What you should do
For every line of the material below, check for the string "black" and return the line if it is there.

Given data
.....

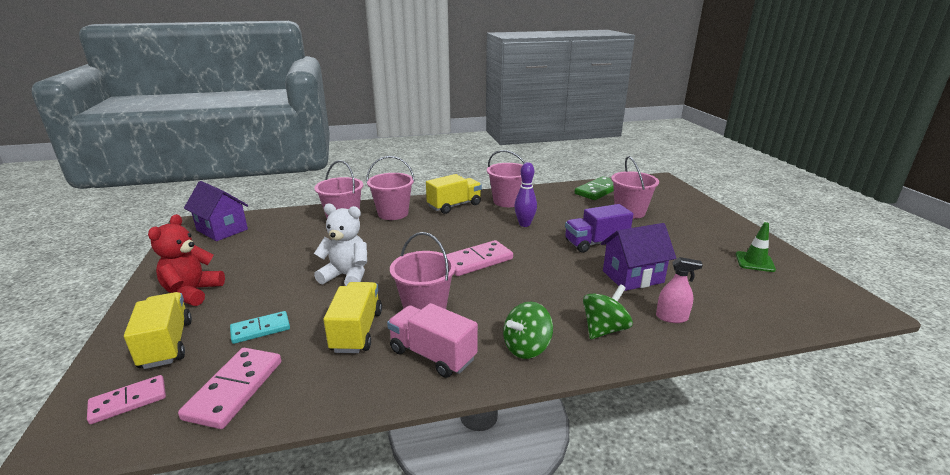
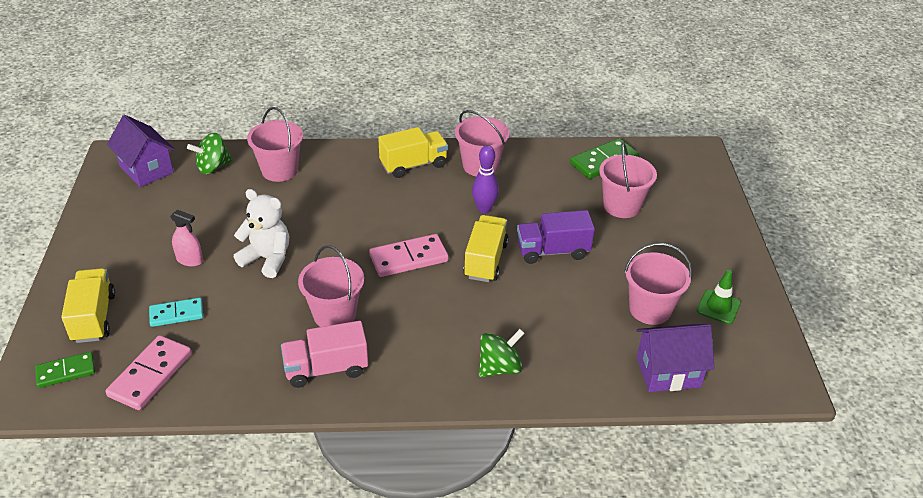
camera: 10 degrees right, 15 degrees up
(128, 401) = (66, 371): pink domino -> green domino
(192, 292) = (116, 258): red teddy bear -> none
(357, 331) = (264, 331): yellow truck -> yellow truck (485, 260)
(393, 213) = (338, 169): pink bucket -> pink bucket (650, 309)
(432, 355) = (326, 369): pink truck -> pink truck turned 60 degrees counterclockwise
(526, 348) = (415, 375): green spinning top -> green spinning top (213, 167)
(632, 277) = (566, 306): purple house -> purple house (668, 372)
(671, 317) = (575, 365): pink spray bottle -> pink spray bottle (189, 260)

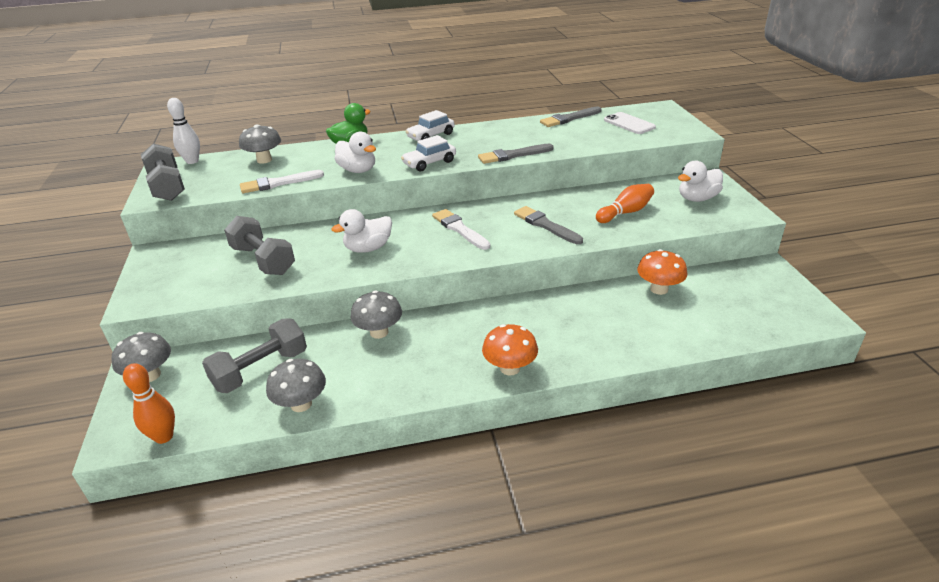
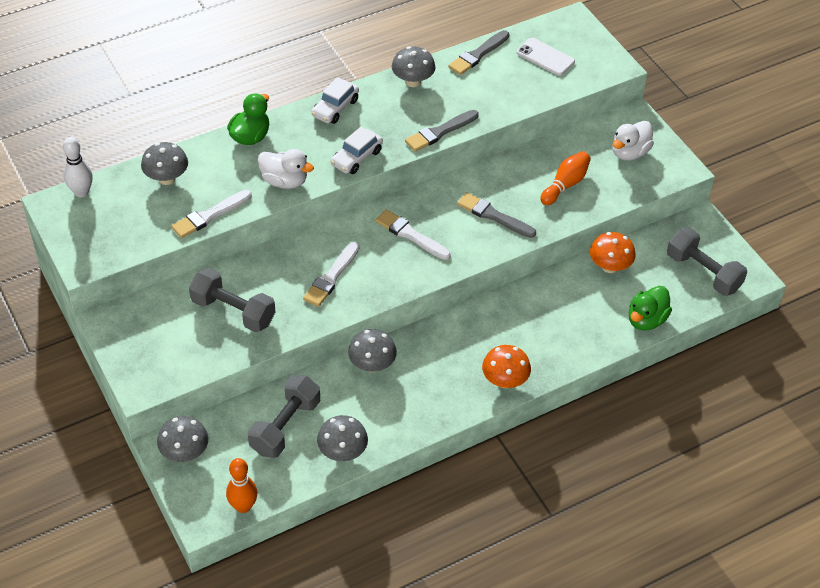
camera: 20 degrees left, 15 degrees up
(167, 186) = (86, 240): grey dumbbell -> grey dumbbell (703, 272)
(368, 248) = (331, 277): white duck -> white brush
(505, 127) = (413, 81): none -> grey mushroom
(689, 338) = (646, 320): none -> green duck

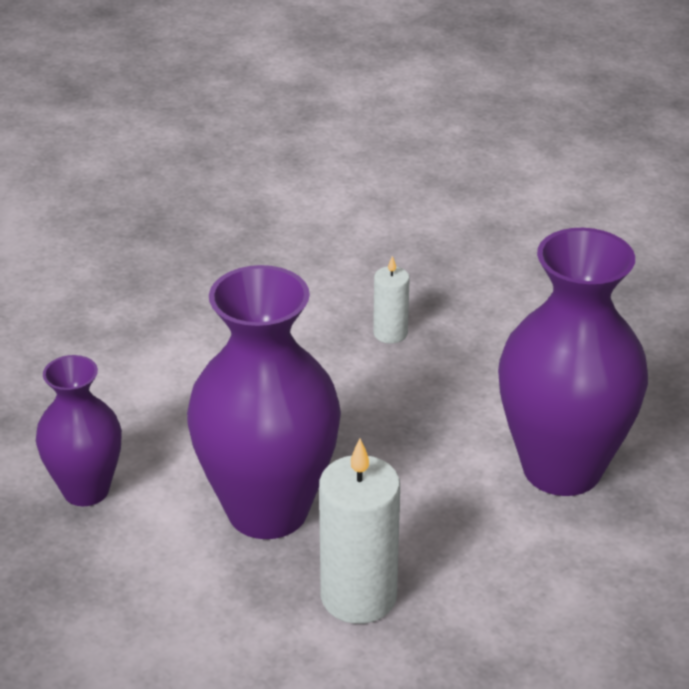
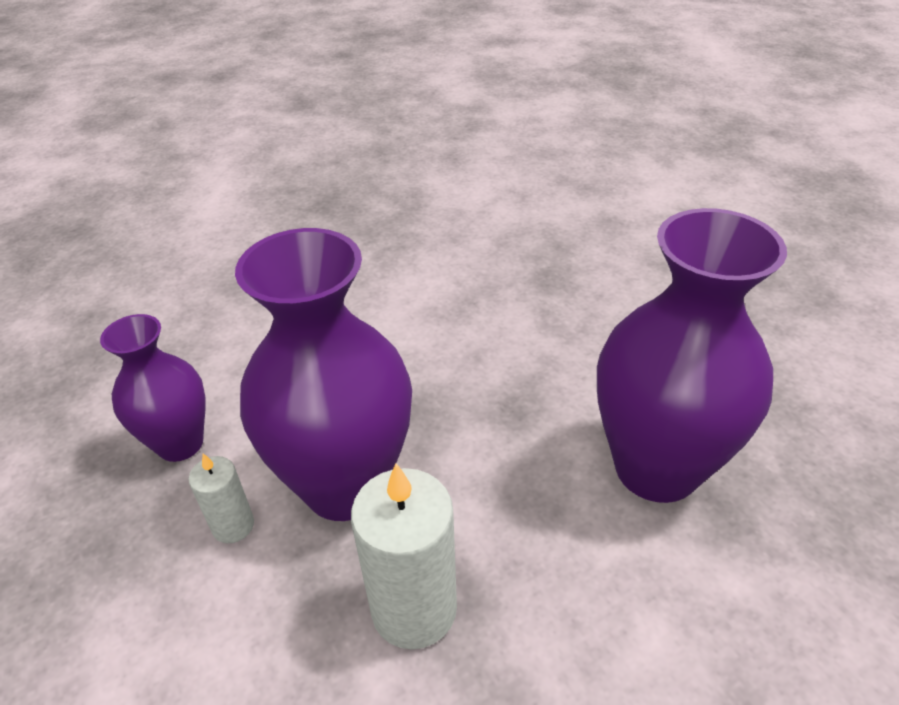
camera: 10 degrees right, 5 degrees up
(390, 333) = (504, 309): white candle -> white candle (233, 525)

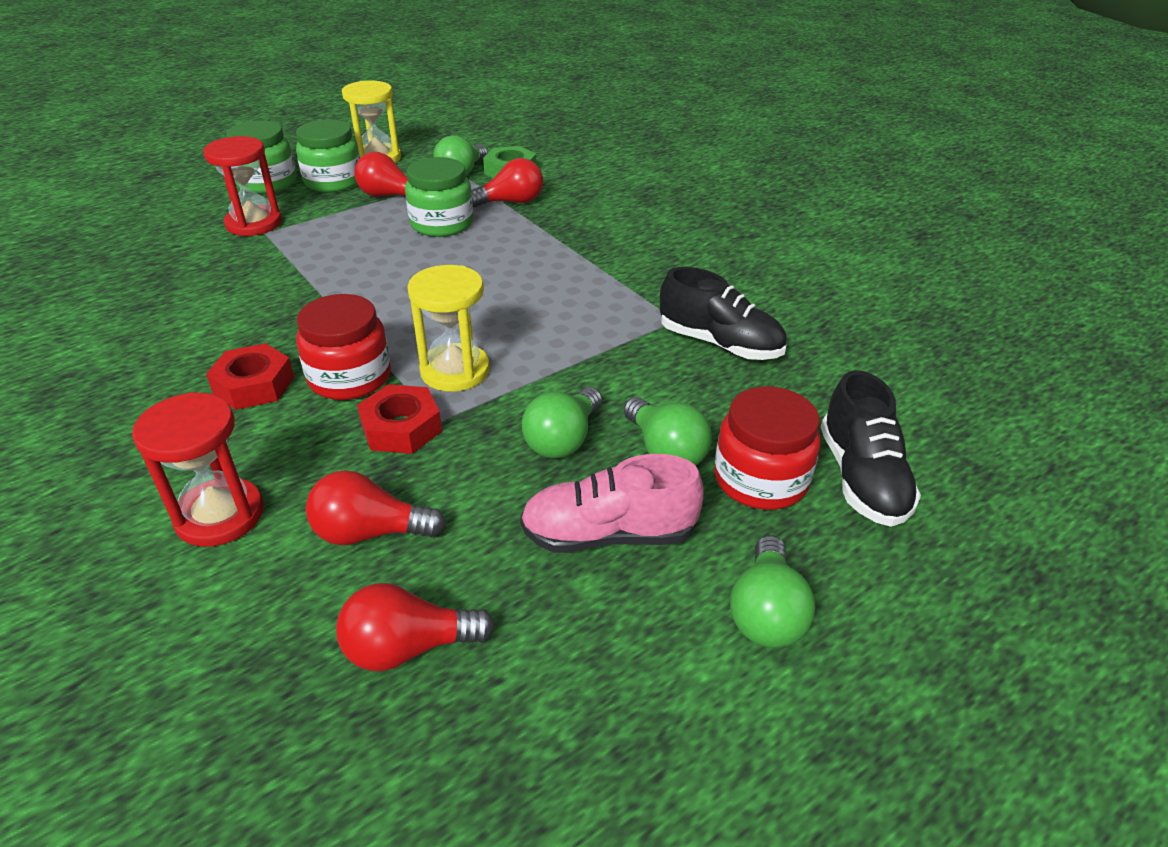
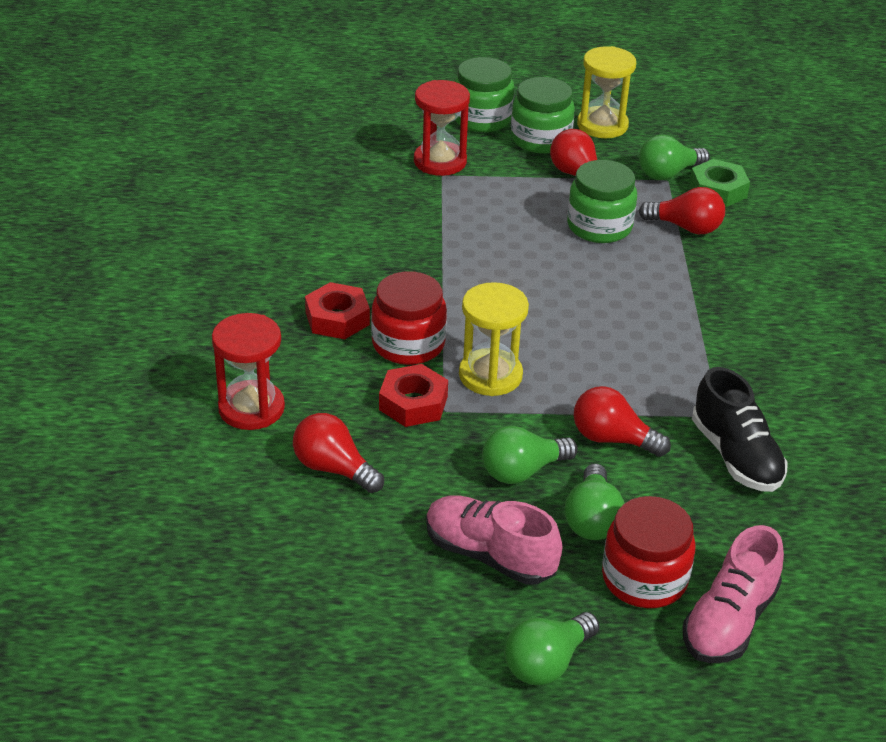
camera: 35 degrees right, 0 degrees up
(408, 648) = (301, 553): red light bulb -> red light bulb (612, 439)
(861, 478) = (729, 621): black shoe -> pink shoe

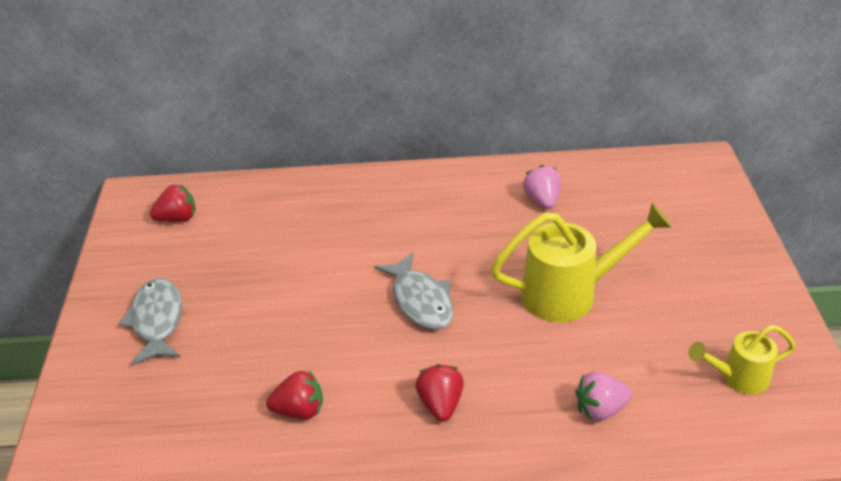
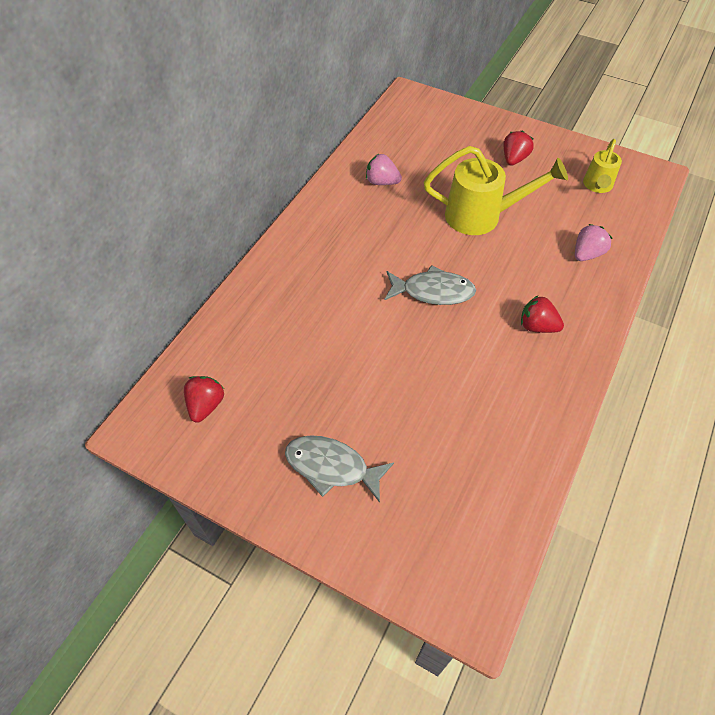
camera: 60 degrees left, 15 degrees up
(299, 410) = (495, 407): red strawberry -> red strawberry (514, 159)
(570, 293) = (481, 216): yellow watering can -> yellow watering can turned 75 degrees clockwise
(600, 409) = (587, 254): pink strawberry -> pink strawberry turned 150 degrees counterclockwise

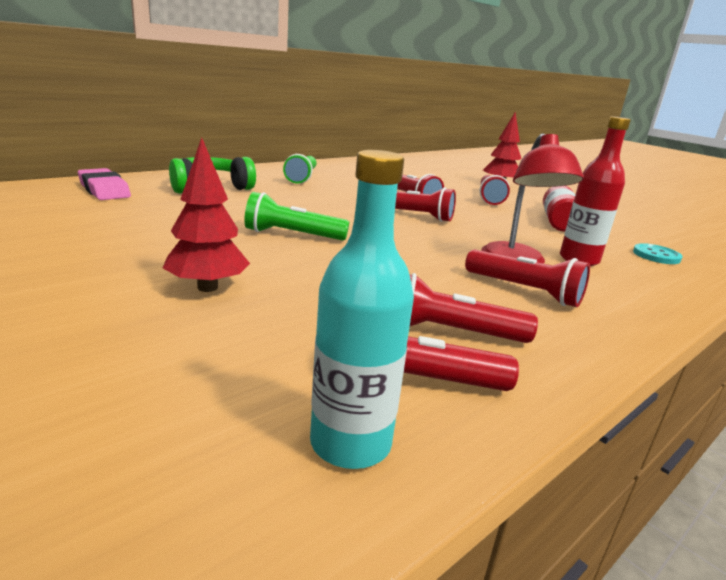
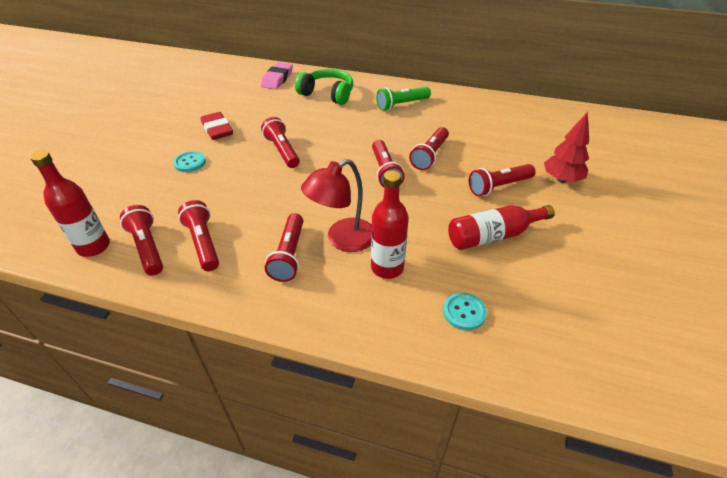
camera: 60 degrees right, 20 degrees up
(150, 248) = (217, 129): none -> red eraser
(208, 287) = (190, 162): red tree -> turquoise button
(292, 235) = (282, 151): green flashlight -> red flashlight
(350, 443) = (94, 247): turquoise bottle -> red bottle

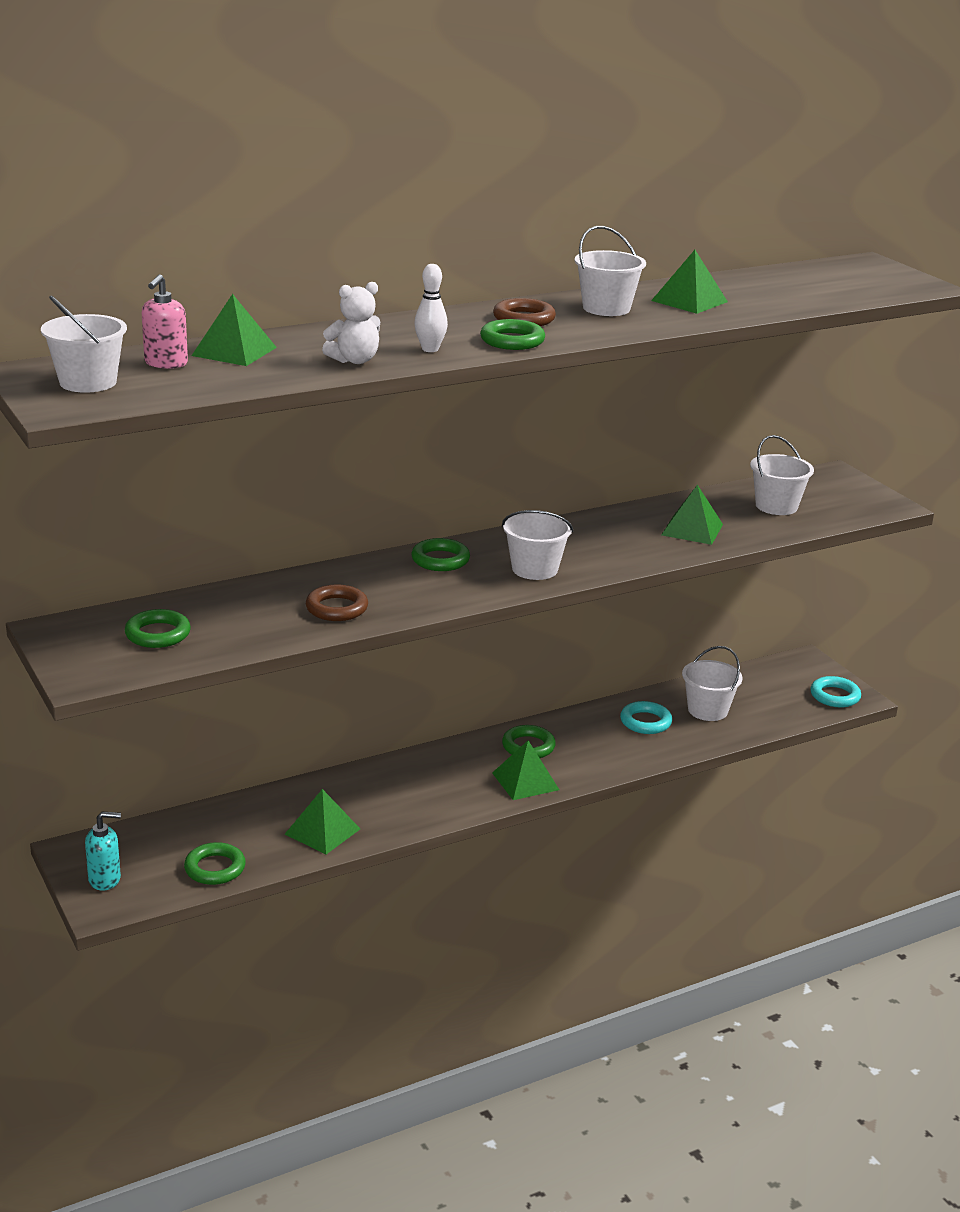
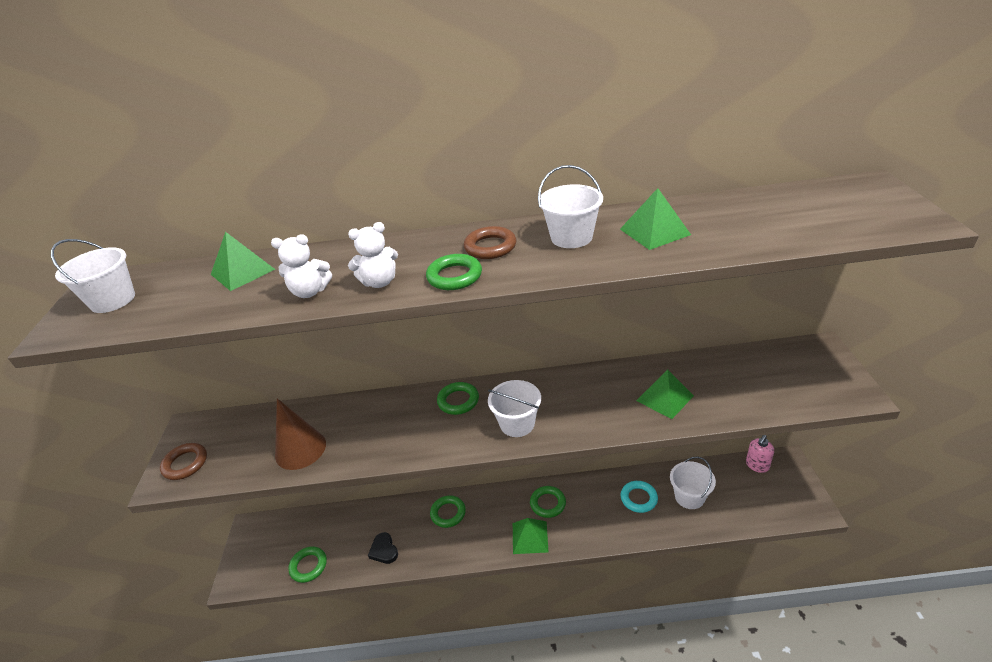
camera: 30 degrees right, 10 degrees up
(105, 879) = (249, 557): turquoise soap dispenser -> none
(158, 634) = (237, 445): green ring -> green ring (448, 513)
(166, 363) = (184, 282): pink soap dispenser -> pink soap dispenser (757, 465)
(261, 625) = (300, 449): none -> brown cone
(322, 831) = (384, 550): green pyramid -> black heart
(336, 608) = (357, 441): brown ring -> brown ring (185, 464)
(430, 349) = (379, 282): white bowling pin -> white teddy bear
(776, 506) = (751, 380): white bucket -> none
(835, 696) = (797, 504): turquoise ring -> none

.....

Exercise solution
(861, 478) = (729, 621): black shoe -> pink shoe
(322, 831) = (384, 550): green pyramid -> black heart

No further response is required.